### Task objective
From the entries that follow, pick out all lines holding "Printer".

### Information supplied
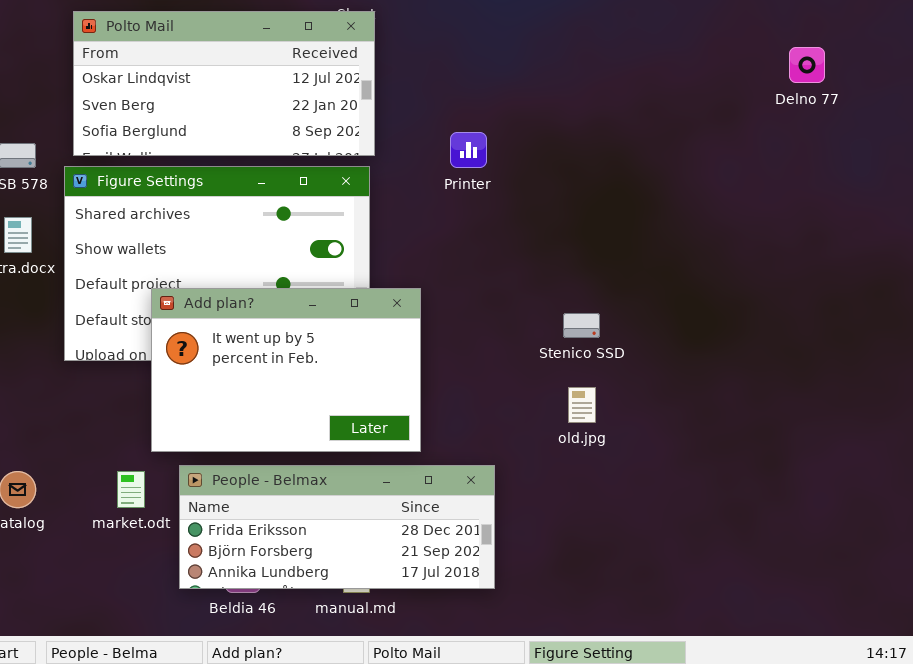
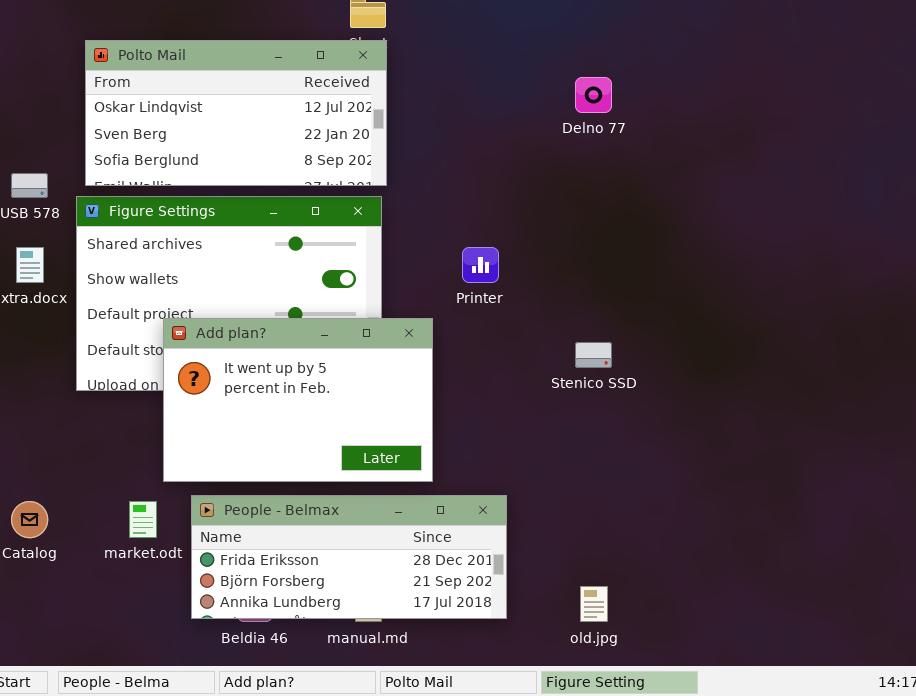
Delno 77: [789,47,825,83] -> [575,77,612,113], moved
Printer: [450,132,487,168] -> [462,247,499,283], moved
old.jpg: [568,387,596,423] -> [580,586,608,622], moved

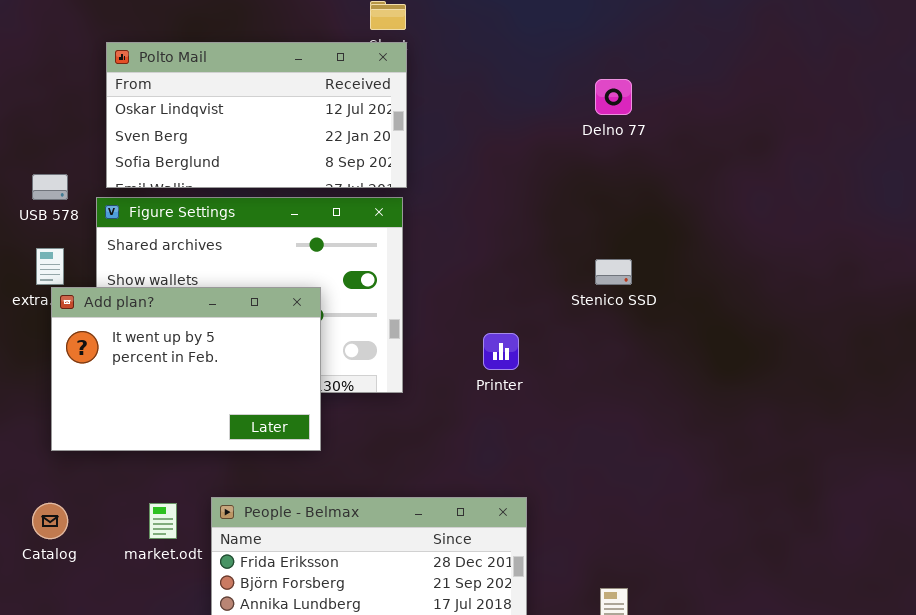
Printer: [462,247,499,283] -> [483,333,519,370], moved
Add plan?: [163,318,433,482] -> [51,287,321,451], moved
Stenico SSD: [575,342,612,368] -> [595,259,632,285], moved

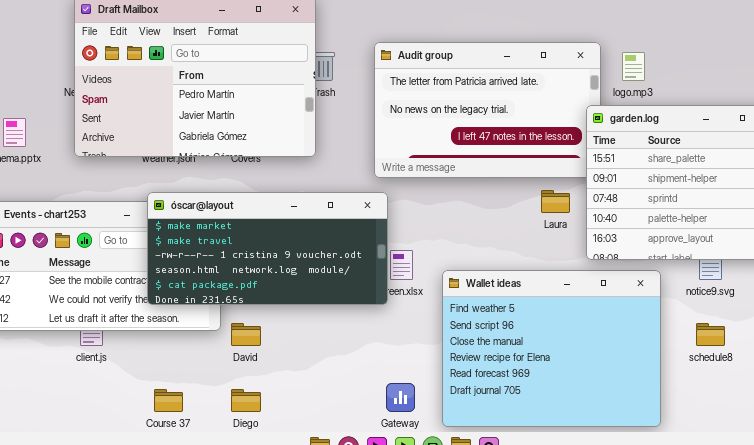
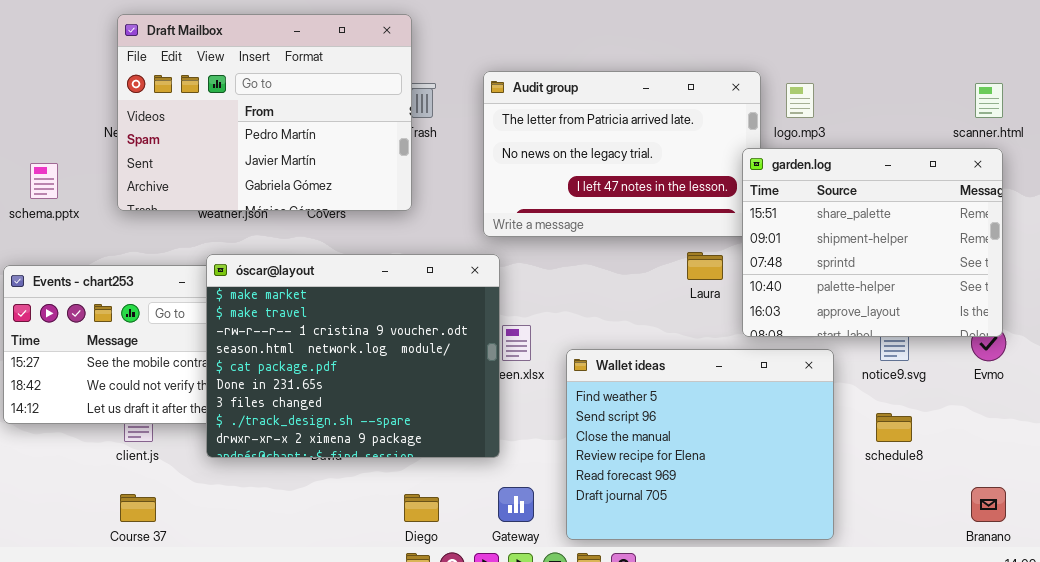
óscar@layout: [147,192,388,305] -> [206,254,500,458], resized
Course 37: [154,389,183,412] -> [120,494,156,522], moved
Diego: [231,389,261,412] -> [404,494,439,522], moved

### Result of this exercise
Printer: [450,132,487,168] -> [462,247,499,283], moved
Printer: [462,247,499,283] -> [483,333,519,370], moved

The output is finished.